(Recorded data)
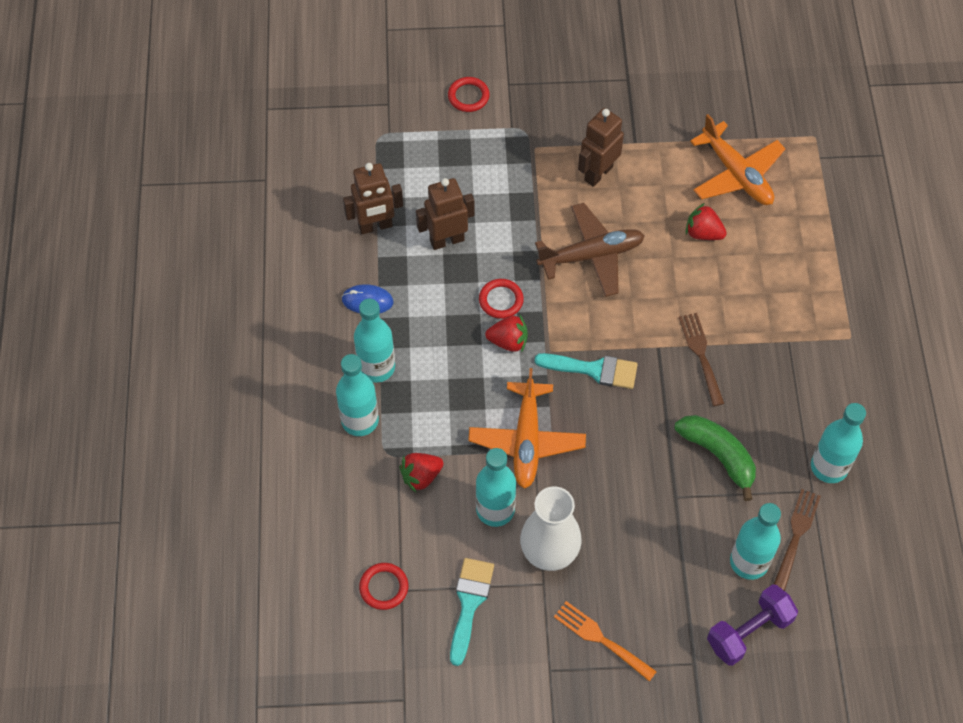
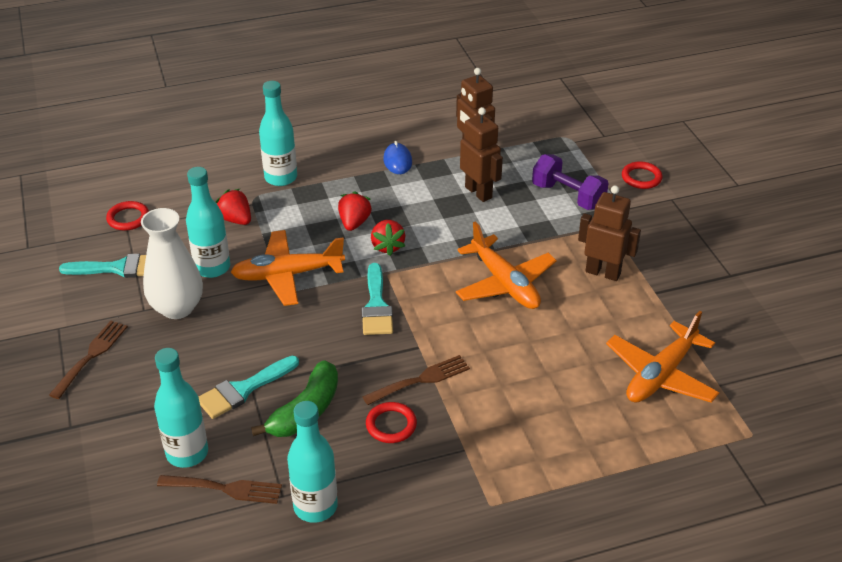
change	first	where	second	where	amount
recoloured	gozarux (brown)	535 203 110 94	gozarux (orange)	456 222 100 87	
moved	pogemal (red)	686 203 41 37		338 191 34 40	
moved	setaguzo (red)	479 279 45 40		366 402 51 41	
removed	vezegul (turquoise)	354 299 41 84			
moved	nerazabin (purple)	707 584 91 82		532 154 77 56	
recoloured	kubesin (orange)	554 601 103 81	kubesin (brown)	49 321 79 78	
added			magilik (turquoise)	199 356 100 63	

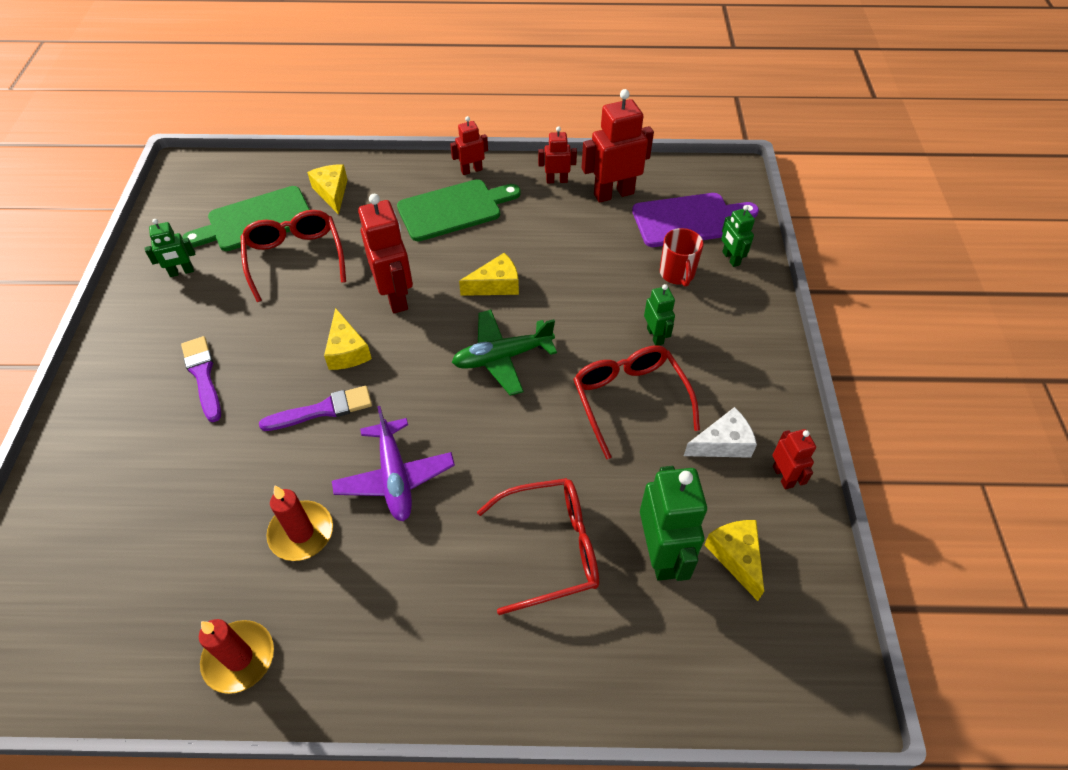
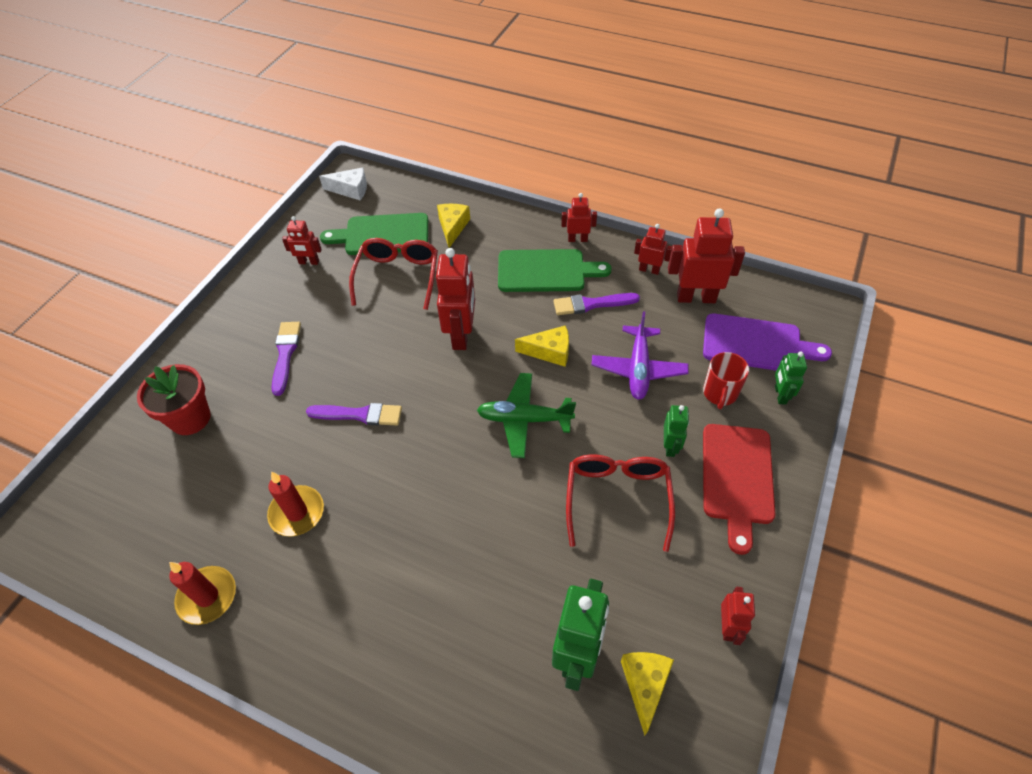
change	first	where	second	where	amount
recoloured	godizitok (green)	145 219 51 58	godizitok (red)	282 216 40 49	
removed	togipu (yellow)	324 308 48 62			
moved	gozarux (purple)	332 406 123 115		592 311 97 89	
moved	togipu (white)	684 407 73 51		319 167 48 33	
removed	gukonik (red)	477 478 122 137			
added			magilik (purple)	553 293 87 22	
added			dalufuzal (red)	137 364 74 71	
added			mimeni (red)	703 424 73 131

WORK ITEM: The required output is every line above that contains the string "orange".

ANSWER TO THE EXERCISE:
recoloured	gozarux (brown)	535 203 110 94	gozarux (orange)	456 222 100 87	
recoloured	kubesin (orange)	554 601 103 81	kubesin (brown)	49 321 79 78	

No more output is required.